** Exercise **
From the line containing "C12: 47nF (GND, N7) -> 47nF (GND, N4)" down to the line containing "U1: AMS1117-3.3 -> LM7809" in the records below, reproduce every line exactly, ends included, and omit all others.

Entries supplied: Begin

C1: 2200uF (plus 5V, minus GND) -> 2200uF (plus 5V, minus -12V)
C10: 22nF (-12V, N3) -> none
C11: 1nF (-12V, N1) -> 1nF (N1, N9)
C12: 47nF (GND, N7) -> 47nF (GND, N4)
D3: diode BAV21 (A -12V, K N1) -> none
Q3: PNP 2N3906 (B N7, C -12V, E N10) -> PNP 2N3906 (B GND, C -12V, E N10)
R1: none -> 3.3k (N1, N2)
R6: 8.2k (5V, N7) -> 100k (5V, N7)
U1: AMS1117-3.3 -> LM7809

Entries supplied: End
Entries supplied: Begin

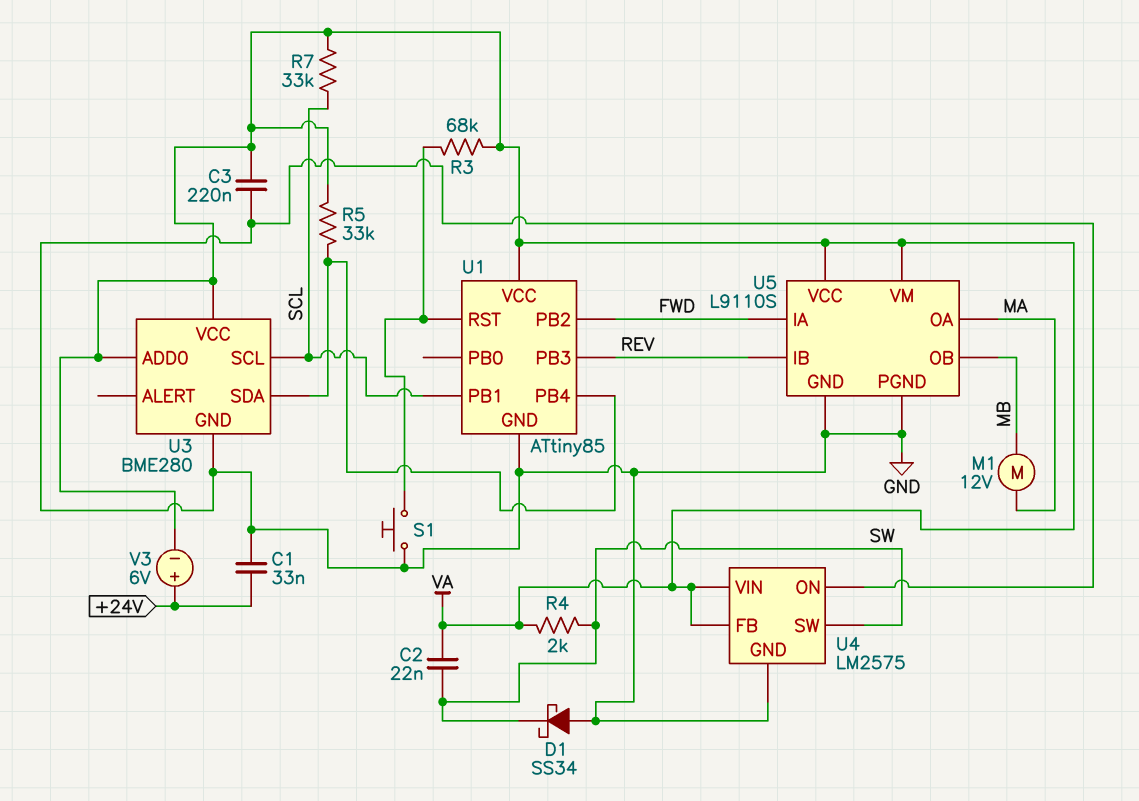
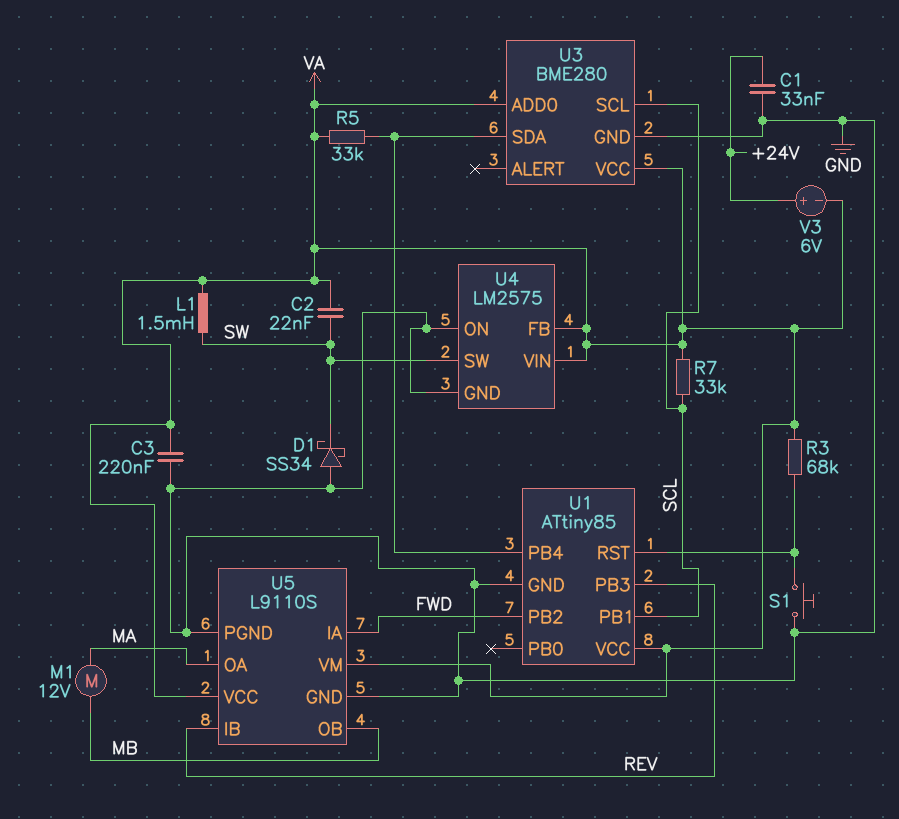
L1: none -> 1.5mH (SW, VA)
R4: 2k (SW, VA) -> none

Entries supplied: End
Entries supplied: Begin

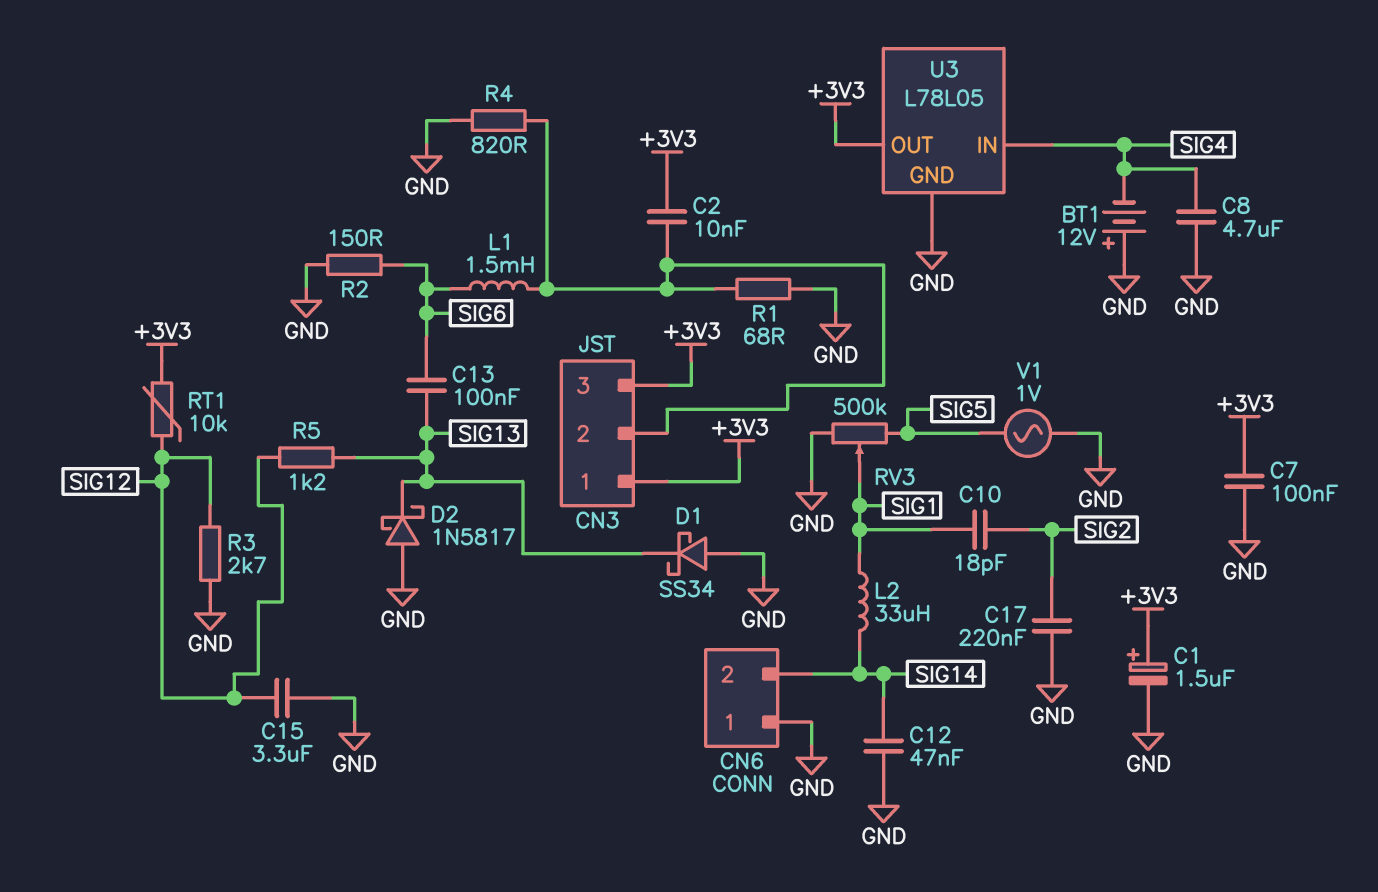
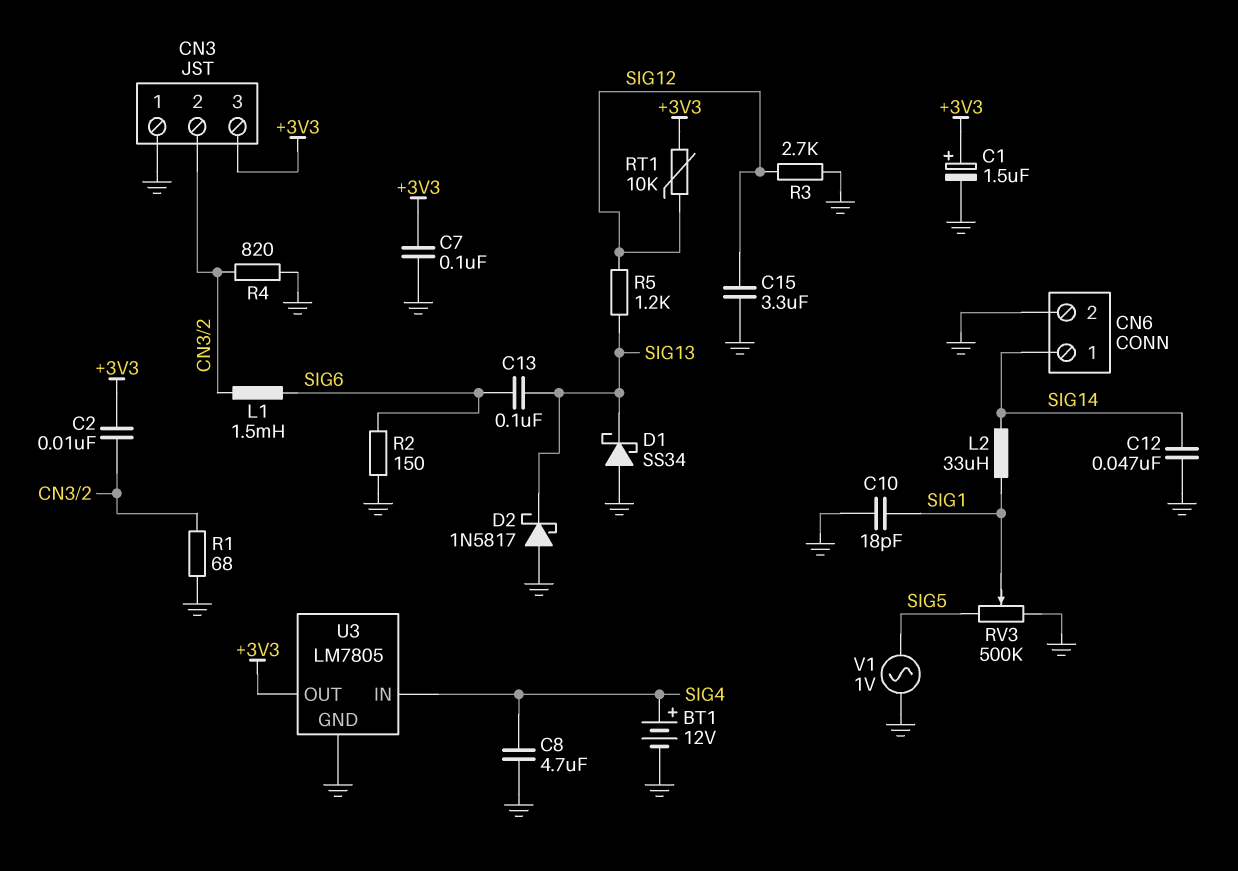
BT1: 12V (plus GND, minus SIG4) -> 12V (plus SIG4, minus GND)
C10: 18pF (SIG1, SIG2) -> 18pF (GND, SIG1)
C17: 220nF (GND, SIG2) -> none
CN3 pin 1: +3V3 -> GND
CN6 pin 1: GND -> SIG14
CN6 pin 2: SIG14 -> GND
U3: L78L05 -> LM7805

Entries supplied: End

** Result for this task **
C12: 47nF (GND, N7) -> 47nF (GND, N4)
D3: diode BAV21 (A -12V, K N1) -> none
Q3: PNP 2N3906 (B N7, C -12V, E N10) -> PNP 2N3906 (B GND, C -12V, E N10)
R1: none -> 3.3k (N1, N2)
R6: 8.2k (5V, N7) -> 100k (5V, N7)
U1: AMS1117-3.3 -> LM7809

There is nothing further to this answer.